Produce a faithful copy of the data, one that leaves out the pictures.

[Scene images with change listings]
=-=-=

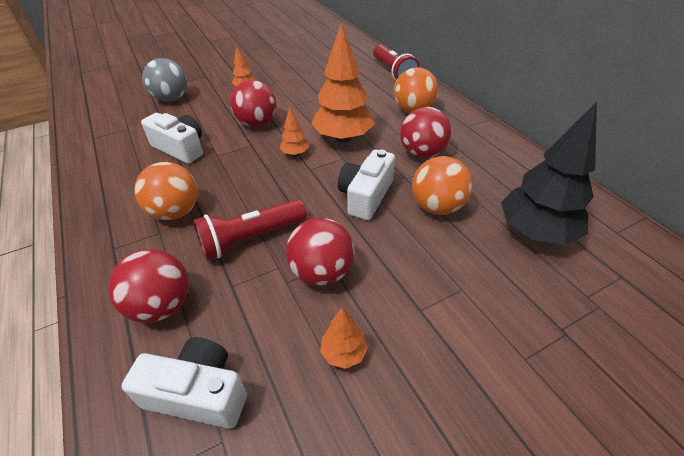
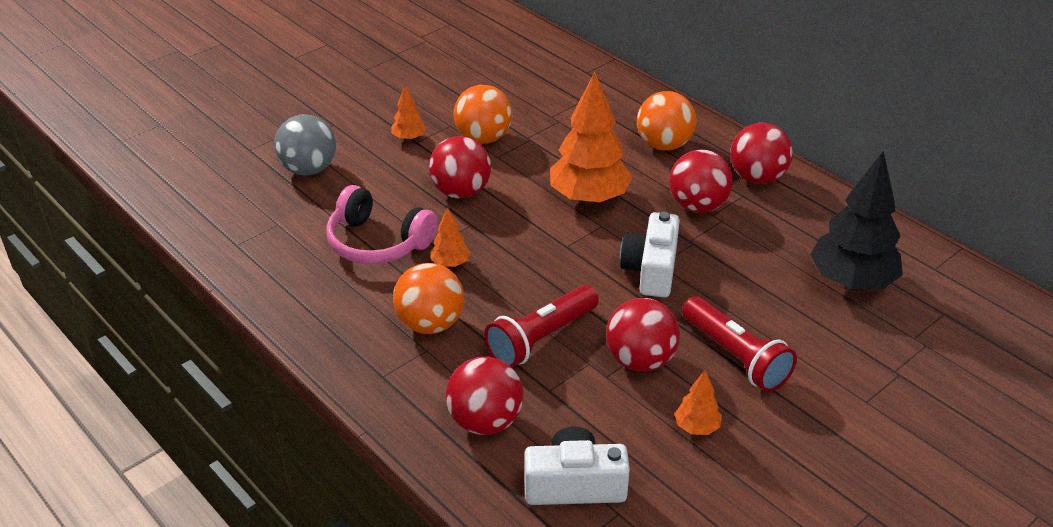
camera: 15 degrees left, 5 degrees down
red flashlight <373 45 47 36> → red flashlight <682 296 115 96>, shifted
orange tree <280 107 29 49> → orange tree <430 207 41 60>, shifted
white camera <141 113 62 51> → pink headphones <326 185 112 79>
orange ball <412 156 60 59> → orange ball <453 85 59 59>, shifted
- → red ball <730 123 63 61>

=-=-=

* _Response_:
camera: 15 degrees left, 5 degrees down
red flashlight <373 45 47 36> → red flashlight <682 296 115 96>, shifted
orange tree <280 107 29 49> → orange tree <430 207 41 60>, shifted
white camera <141 113 62 51> → pink headphones <326 185 112 79>
orange ball <412 156 60 59> → orange ball <453 85 59 59>, shifted
- → red ball <730 123 63 61>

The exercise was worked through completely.